**Problem**
Read the lines below, and copy any that contain the string "ellipse".

**Data excerpts**
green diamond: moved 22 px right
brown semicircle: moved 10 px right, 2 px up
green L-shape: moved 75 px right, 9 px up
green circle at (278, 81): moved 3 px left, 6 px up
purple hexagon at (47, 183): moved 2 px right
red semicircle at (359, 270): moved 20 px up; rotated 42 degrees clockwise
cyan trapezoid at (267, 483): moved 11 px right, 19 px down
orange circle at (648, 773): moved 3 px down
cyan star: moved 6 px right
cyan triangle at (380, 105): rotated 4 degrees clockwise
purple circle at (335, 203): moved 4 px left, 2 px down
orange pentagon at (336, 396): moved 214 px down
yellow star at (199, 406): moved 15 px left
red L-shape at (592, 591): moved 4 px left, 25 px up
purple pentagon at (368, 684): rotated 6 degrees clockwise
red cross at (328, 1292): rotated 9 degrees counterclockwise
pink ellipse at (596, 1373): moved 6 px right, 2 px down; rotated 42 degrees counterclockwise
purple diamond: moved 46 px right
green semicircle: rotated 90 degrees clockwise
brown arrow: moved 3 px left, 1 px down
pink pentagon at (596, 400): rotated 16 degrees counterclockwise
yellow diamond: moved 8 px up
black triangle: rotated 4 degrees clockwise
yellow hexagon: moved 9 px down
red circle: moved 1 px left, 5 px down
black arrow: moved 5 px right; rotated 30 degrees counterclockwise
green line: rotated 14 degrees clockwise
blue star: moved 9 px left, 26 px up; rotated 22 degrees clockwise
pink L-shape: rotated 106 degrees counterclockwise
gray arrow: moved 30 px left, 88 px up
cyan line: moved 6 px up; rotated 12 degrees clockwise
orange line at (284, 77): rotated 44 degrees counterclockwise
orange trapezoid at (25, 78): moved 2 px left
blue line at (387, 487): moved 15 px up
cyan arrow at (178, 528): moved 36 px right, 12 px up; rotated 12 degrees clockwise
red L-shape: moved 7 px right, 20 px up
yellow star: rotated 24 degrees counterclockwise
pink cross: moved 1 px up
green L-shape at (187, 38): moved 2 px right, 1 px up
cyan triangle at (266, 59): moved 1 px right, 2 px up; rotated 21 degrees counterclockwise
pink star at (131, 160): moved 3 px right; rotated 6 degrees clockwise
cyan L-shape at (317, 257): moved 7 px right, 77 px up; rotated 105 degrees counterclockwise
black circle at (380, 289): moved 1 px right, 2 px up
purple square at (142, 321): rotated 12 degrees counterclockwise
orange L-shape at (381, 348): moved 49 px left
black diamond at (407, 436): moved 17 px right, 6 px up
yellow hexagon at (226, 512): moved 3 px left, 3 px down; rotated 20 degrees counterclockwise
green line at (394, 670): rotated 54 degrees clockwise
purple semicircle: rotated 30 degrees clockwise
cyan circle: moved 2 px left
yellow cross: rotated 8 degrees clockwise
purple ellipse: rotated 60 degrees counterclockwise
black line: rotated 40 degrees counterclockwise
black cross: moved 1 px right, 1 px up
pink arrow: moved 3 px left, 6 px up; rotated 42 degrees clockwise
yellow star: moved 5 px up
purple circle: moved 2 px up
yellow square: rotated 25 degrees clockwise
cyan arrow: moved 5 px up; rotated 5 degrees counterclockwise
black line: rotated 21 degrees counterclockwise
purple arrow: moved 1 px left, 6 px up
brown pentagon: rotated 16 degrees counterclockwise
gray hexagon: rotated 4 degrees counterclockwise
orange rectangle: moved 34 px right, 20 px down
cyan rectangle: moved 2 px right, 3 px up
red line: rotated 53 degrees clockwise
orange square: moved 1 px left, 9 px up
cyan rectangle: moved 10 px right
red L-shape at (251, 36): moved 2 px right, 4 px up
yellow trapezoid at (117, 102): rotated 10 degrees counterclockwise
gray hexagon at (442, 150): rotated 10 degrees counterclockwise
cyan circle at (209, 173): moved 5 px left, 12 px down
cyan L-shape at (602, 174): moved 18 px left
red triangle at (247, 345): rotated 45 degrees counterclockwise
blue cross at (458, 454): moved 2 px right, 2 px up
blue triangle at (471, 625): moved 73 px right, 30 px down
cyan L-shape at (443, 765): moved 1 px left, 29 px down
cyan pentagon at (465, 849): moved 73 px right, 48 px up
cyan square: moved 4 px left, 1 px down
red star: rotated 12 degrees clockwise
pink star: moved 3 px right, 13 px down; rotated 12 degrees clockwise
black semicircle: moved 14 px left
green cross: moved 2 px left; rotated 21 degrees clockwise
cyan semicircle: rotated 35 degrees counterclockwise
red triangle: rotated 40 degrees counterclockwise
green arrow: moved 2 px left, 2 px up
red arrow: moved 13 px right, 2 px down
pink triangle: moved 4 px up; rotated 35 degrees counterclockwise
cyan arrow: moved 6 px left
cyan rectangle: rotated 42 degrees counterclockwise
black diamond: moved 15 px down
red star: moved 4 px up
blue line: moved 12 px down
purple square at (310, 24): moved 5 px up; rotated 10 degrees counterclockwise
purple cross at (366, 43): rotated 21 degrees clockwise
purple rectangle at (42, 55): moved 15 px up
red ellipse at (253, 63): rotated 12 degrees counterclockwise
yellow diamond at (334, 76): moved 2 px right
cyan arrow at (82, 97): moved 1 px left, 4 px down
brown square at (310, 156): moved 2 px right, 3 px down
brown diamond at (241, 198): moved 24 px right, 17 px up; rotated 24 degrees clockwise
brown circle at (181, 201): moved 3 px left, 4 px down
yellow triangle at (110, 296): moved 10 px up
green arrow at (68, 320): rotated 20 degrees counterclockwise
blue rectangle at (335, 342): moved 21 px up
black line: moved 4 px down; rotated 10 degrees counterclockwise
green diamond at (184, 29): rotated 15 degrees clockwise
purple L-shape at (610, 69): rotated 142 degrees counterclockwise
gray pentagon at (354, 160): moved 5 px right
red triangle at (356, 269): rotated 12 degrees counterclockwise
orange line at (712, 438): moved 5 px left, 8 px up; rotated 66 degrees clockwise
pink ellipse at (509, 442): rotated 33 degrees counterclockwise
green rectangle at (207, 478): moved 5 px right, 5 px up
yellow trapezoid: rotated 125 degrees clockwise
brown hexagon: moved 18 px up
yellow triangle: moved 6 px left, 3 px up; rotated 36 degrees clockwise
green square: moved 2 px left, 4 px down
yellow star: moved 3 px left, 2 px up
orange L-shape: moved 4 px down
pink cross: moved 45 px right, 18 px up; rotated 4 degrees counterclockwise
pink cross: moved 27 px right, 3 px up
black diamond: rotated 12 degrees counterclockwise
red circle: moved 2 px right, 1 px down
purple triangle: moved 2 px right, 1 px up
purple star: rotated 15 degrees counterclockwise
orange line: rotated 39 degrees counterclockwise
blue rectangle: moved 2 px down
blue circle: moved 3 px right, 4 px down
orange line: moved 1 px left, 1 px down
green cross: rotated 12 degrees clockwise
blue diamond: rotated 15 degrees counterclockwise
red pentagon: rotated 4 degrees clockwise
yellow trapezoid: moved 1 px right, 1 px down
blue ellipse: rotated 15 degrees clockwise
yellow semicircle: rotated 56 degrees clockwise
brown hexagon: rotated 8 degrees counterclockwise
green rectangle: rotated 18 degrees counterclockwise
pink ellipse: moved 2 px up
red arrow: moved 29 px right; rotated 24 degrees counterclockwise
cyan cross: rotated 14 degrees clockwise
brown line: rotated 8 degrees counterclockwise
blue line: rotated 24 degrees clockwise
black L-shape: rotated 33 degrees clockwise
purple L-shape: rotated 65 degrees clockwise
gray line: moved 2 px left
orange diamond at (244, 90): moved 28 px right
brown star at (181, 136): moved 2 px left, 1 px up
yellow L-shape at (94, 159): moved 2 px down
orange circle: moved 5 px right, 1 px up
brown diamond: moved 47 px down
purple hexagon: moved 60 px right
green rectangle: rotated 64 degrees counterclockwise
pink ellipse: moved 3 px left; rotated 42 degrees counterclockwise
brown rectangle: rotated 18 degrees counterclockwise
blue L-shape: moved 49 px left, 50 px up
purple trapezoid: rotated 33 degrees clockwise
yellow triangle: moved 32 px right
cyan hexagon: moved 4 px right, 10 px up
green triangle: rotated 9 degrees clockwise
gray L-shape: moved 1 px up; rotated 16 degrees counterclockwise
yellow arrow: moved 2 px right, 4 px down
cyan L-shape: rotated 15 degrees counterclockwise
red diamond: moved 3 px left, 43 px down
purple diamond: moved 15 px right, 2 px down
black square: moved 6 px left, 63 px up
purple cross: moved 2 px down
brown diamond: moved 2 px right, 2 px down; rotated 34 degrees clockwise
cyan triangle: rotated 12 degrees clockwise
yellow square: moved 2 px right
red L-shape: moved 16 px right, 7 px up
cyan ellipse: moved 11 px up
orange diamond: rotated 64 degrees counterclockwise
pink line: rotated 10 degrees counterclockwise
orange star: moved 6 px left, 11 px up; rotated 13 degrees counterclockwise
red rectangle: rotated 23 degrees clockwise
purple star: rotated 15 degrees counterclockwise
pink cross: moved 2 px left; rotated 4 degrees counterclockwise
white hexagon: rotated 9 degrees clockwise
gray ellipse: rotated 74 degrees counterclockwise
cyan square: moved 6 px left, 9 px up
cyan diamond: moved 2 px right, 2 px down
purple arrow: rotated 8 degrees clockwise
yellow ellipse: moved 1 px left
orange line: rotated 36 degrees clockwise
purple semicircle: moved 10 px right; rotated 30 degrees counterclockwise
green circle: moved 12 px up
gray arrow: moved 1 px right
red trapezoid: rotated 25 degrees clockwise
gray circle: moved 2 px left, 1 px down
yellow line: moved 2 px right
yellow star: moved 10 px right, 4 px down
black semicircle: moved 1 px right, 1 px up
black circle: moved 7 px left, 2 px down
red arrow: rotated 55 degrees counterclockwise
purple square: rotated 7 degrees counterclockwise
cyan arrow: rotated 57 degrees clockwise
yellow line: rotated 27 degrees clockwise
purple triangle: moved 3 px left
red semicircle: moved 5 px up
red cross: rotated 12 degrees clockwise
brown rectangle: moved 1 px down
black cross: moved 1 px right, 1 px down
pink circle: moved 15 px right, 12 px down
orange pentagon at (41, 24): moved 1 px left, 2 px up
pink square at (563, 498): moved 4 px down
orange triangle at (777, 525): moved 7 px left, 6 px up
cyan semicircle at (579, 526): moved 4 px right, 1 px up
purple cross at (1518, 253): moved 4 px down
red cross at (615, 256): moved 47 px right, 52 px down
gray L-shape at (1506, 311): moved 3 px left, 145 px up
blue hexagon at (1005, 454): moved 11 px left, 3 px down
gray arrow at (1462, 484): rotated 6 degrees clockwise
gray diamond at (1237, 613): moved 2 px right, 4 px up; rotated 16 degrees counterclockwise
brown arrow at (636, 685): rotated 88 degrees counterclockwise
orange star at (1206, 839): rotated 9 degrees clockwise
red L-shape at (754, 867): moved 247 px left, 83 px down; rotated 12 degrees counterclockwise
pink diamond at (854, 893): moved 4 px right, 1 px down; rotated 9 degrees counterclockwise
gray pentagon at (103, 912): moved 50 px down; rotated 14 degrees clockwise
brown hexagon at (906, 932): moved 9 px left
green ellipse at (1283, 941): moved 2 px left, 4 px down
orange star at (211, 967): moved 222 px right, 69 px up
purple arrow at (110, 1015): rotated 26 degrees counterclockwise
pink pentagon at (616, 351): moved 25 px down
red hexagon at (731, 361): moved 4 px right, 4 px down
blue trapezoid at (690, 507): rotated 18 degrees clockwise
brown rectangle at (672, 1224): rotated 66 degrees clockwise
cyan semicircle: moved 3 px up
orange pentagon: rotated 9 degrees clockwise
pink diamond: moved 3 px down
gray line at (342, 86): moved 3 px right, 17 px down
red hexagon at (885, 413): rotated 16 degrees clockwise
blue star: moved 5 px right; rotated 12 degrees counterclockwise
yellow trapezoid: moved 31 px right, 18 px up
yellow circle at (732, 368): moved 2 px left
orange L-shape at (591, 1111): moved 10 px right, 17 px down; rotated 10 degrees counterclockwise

**Reply**
pink ellipse at (596, 1373): moved 6 px right, 2 px down; rotated 42 degrees counterclockwise
purple ellipse: rotated 60 degrees counterclockwise
red ellipse at (253, 63): rotated 12 degrees counterclockwise
pink ellipse at (509, 442): rotated 33 degrees counterclockwise
blue ellipse: rotated 15 degrees clockwise
pink ellipse: moved 2 px up
pink ellipse: moved 3 px left; rotated 42 degrees counterclockwise
cyan ellipse: moved 11 px up
gray ellipse: rotated 74 degrees counterclockwise
yellow ellipse: moved 1 px left
green ellipse at (1283, 941): moved 2 px left, 4 px down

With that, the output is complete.